What you will do: Only the lines below, from the one with "C5: none -> 4.7uF (+12V, N15)" through the one with "TP2: none -> test point (GND)", are to be written out, exactly.
Material for the task: Begin
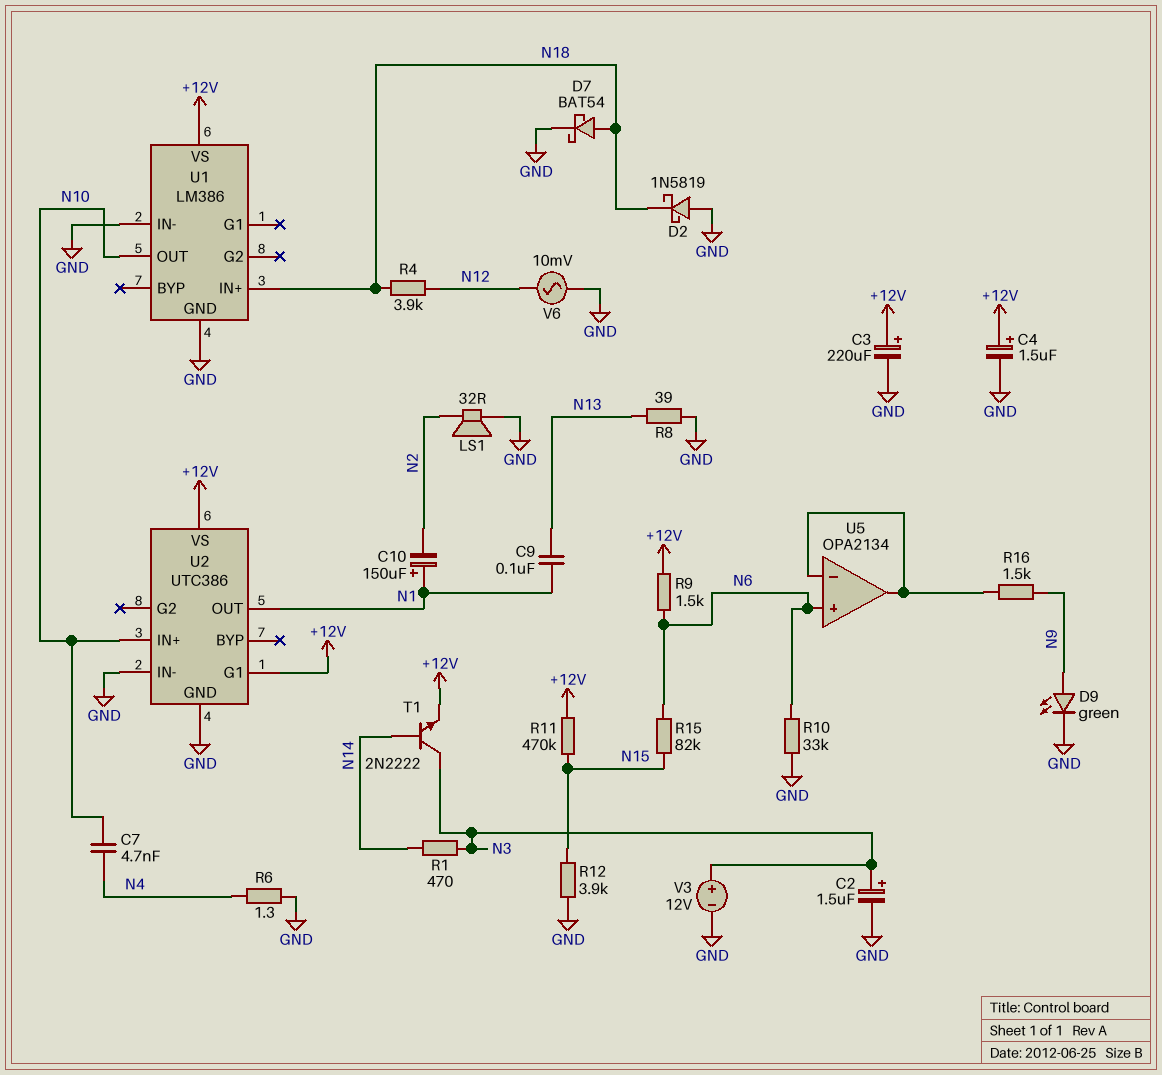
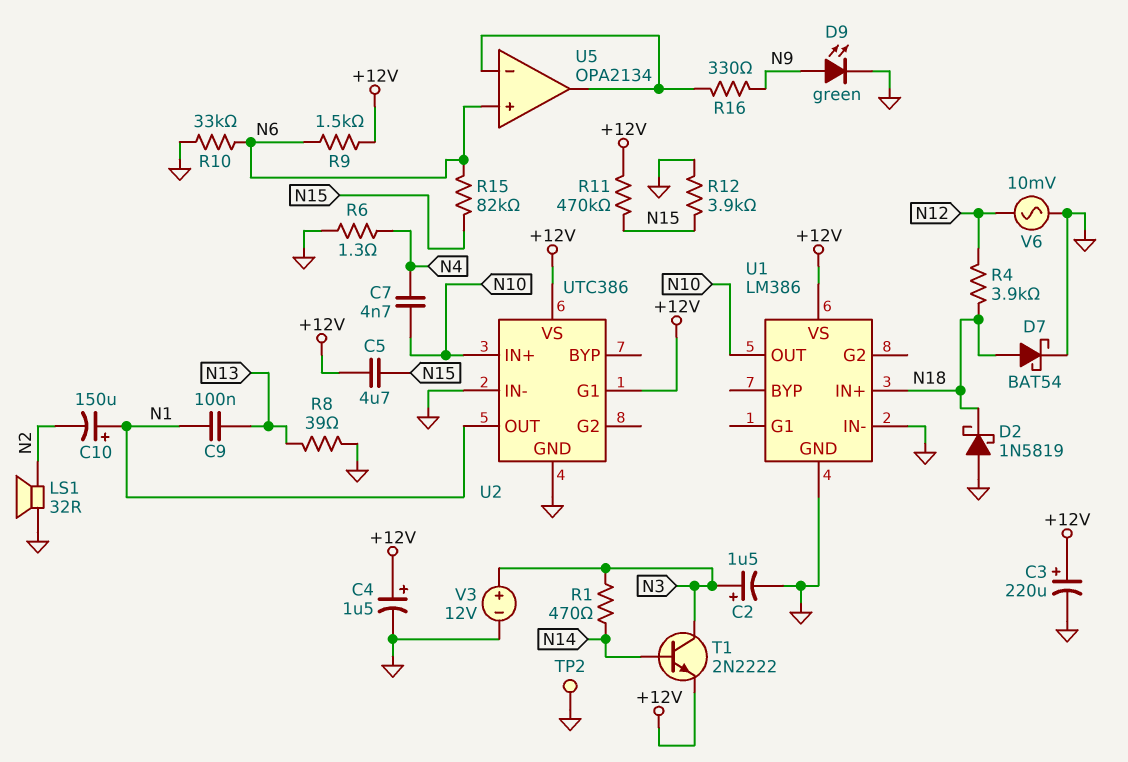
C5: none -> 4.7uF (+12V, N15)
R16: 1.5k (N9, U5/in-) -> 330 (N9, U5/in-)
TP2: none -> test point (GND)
Material for the task: End
Material for the task: Begin
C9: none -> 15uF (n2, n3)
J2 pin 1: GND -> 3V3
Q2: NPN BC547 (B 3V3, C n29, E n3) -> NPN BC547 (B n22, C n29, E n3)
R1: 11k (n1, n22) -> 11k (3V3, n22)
Material for the task: End
Exercise output:
C5: none -> 4.7uF (+12V, N15)
R16: 1.5k (N9, U5/in-) -> 330 (N9, U5/in-)
TP2: none -> test point (GND)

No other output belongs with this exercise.